▶ _Entries shown_
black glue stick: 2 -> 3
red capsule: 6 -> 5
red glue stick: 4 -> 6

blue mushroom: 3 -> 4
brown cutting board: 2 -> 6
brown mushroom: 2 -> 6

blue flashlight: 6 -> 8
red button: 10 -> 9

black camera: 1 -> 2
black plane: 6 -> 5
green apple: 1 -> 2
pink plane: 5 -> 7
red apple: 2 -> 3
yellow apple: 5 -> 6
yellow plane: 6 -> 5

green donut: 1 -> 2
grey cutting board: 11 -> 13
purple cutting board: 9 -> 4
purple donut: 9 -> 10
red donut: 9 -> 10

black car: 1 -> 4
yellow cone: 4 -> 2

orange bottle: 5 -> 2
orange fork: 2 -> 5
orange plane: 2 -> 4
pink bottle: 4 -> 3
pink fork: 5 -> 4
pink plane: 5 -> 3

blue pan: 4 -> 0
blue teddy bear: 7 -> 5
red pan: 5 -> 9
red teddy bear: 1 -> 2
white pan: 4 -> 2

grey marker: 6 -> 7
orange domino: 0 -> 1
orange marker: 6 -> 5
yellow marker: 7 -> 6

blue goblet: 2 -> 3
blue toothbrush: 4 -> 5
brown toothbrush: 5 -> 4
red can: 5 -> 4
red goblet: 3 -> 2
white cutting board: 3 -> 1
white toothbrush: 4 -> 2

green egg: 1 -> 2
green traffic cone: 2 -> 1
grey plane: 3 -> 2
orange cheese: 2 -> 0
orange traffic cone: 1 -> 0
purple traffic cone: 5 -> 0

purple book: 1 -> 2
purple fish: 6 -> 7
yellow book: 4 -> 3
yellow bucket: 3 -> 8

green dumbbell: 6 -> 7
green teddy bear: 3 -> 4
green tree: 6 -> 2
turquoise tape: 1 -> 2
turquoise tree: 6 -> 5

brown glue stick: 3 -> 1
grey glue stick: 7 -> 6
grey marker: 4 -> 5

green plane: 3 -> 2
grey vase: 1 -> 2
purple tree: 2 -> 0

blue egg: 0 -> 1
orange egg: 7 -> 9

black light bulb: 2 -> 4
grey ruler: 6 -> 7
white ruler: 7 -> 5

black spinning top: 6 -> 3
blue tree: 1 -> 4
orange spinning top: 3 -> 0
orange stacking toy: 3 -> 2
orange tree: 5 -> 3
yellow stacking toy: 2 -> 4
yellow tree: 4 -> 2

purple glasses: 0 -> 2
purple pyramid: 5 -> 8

▶ _What to work on_
From the entries above, return exactly the line containing "green egg: 1 -> 2", the line containing "green plane: 3 -> 2", and all lines between, and nothing else.

▶ _Written solution_
green egg: 1 -> 2
green traffic cone: 2 -> 1
grey plane: 3 -> 2
orange cheese: 2 -> 0
orange traffic cone: 1 -> 0
purple traffic cone: 5 -> 0

purple book: 1 -> 2
purple fish: 6 -> 7
yellow book: 4 -> 3
yellow bucket: 3 -> 8

green dumbbell: 6 -> 7
green teddy bear: 3 -> 4
green tree: 6 -> 2
turquoise tape: 1 -> 2
turquoise tree: 6 -> 5

brown glue stick: 3 -> 1
grey glue stick: 7 -> 6
grey marker: 4 -> 5

green plane: 3 -> 2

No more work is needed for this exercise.